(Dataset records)
»»
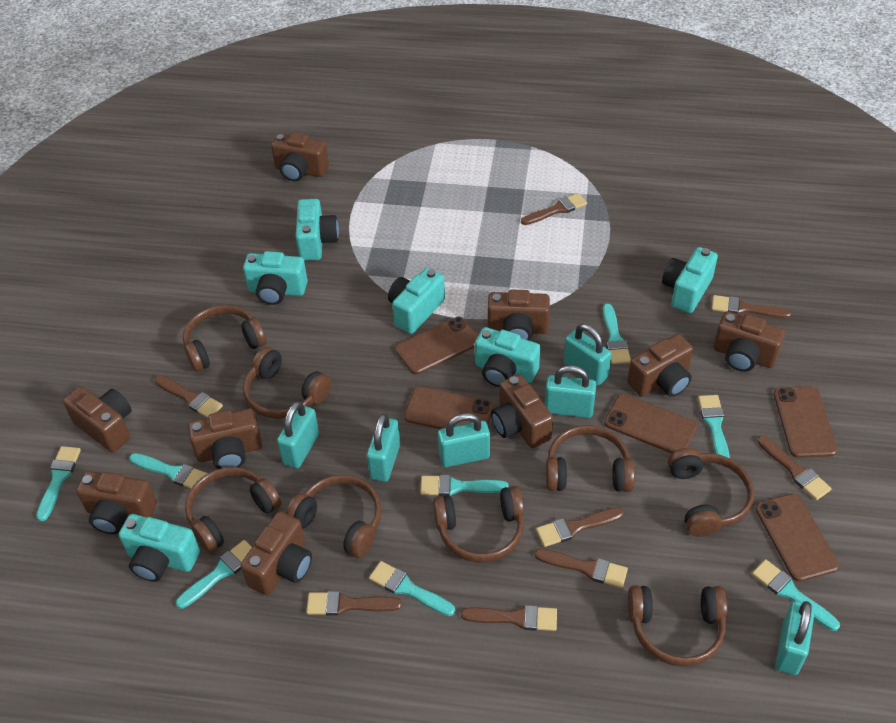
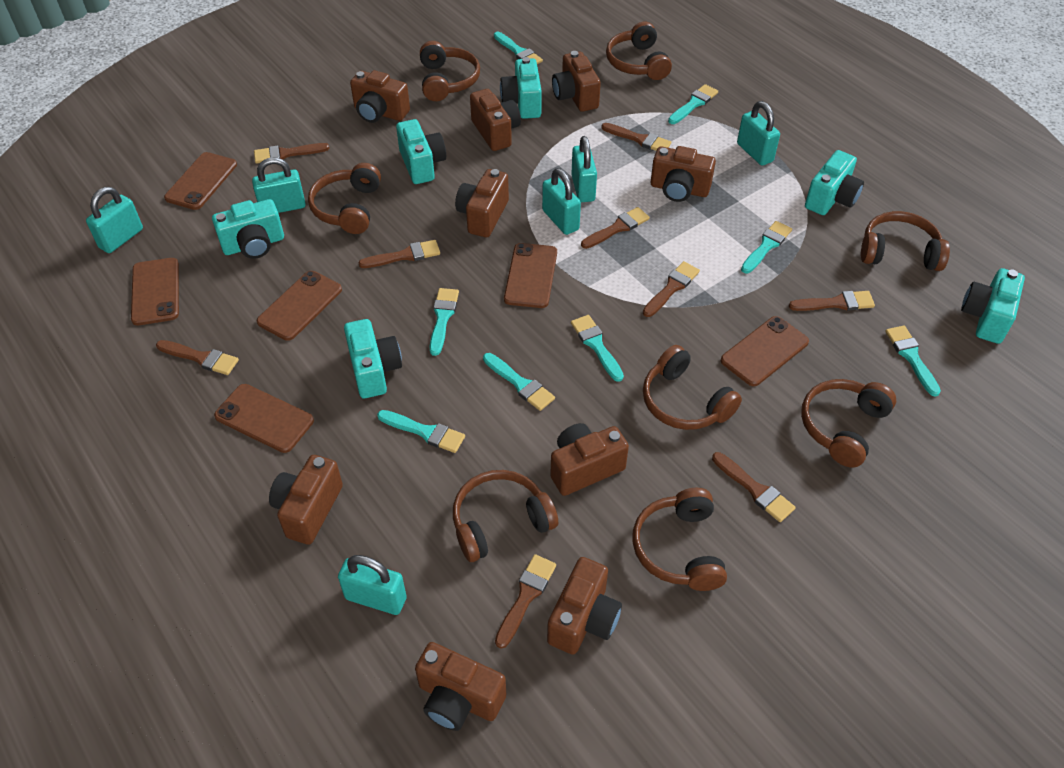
brown brush: 8 -> 9
brown phone: 5 -> 6

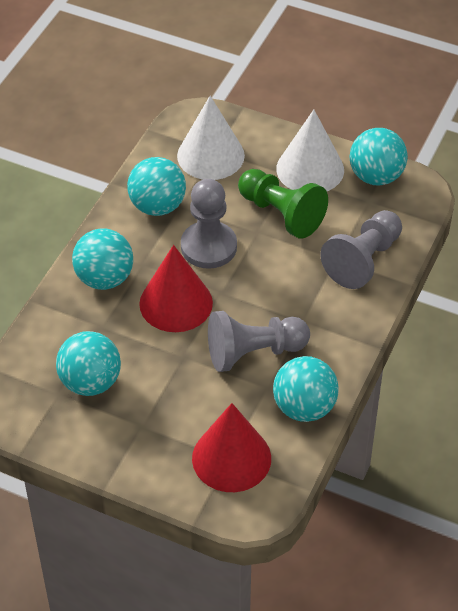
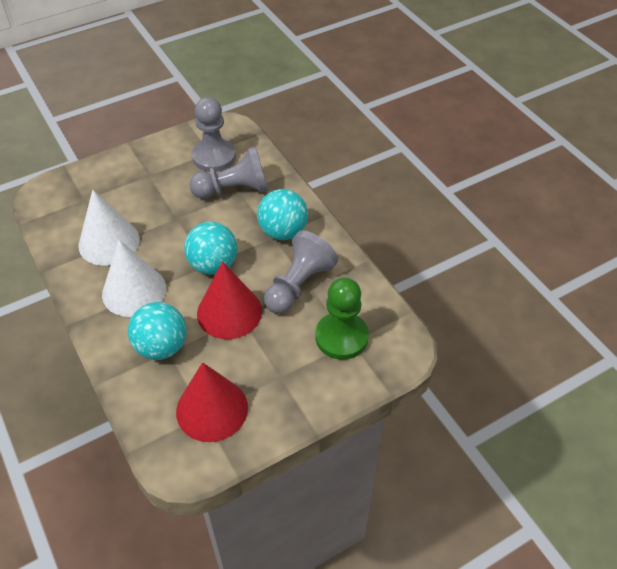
turquoise ball: 5 -> 3

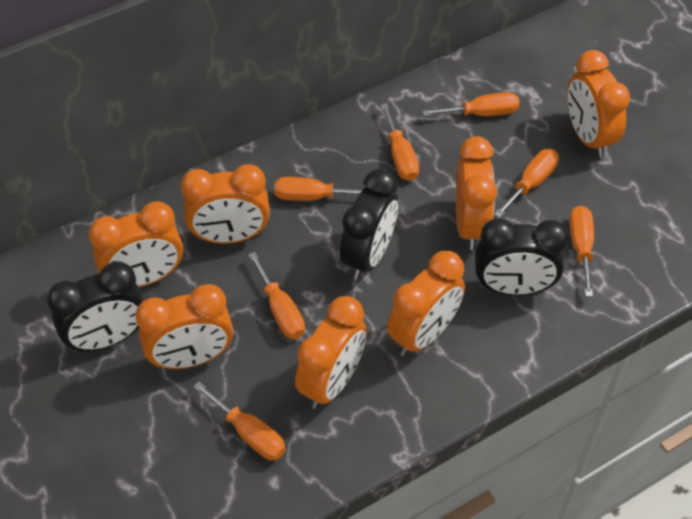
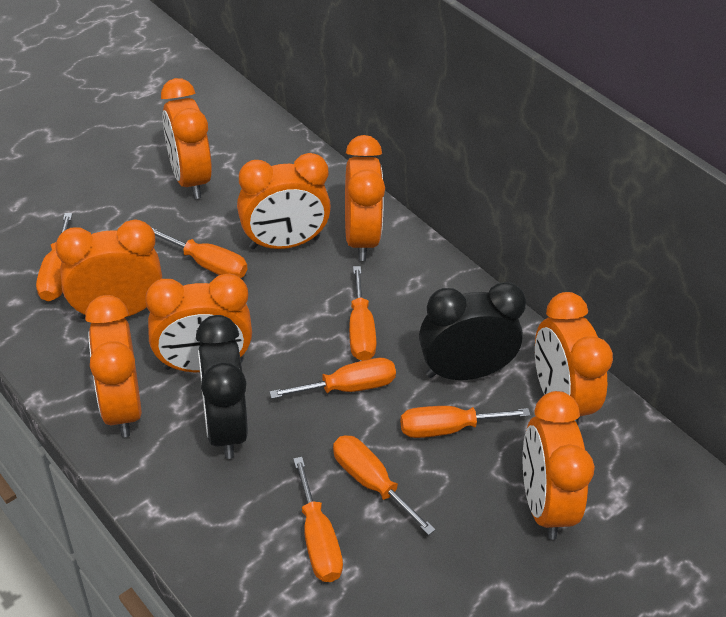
black clock: 3 -> 2
orange clock: 7 -> 8

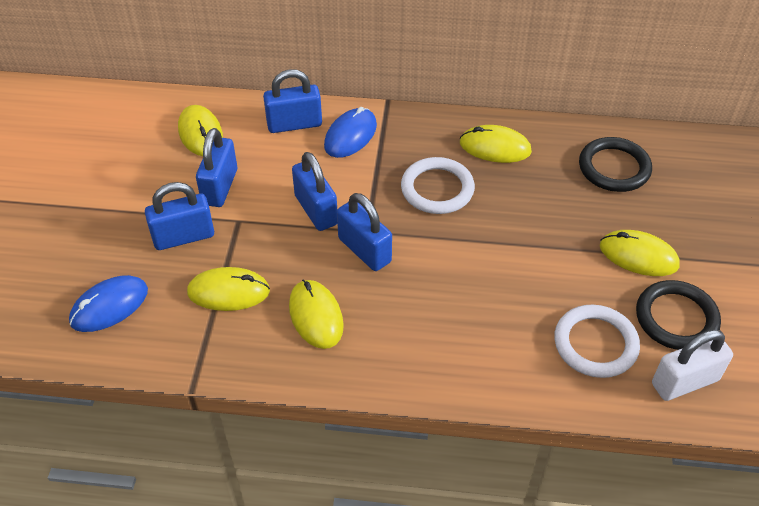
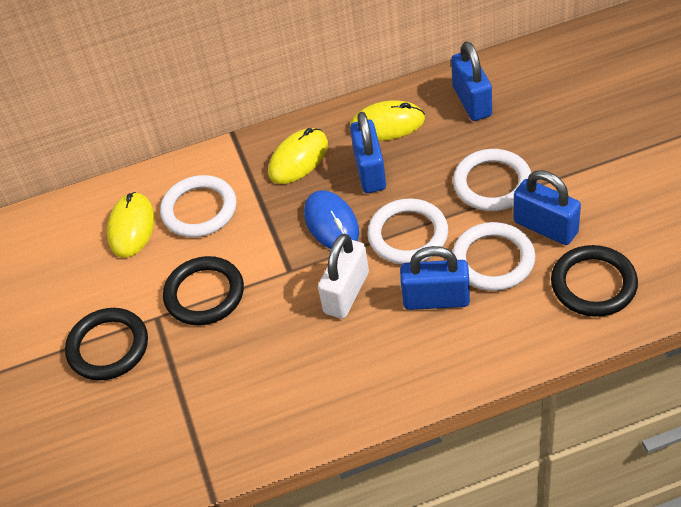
black ring: 2 -> 3
blue mouse: 2 -> 1
blue padlock: 5 -> 4
white ring: 2 -> 4
yellow mouse: 5 -> 3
««
(AIM OF THE EXERCISE)
From the first record above to the last, output each one exactly and omit the pictures.

(OUTPUT OF THE EXERCISE)
brown brush: 8 -> 9
brown phone: 5 -> 6

turquoise ball: 5 -> 3

black clock: 3 -> 2
orange clock: 7 -> 8

black ring: 2 -> 3
blue mouse: 2 -> 1
blue padlock: 5 -> 4
white ring: 2 -> 4
yellow mouse: 5 -> 3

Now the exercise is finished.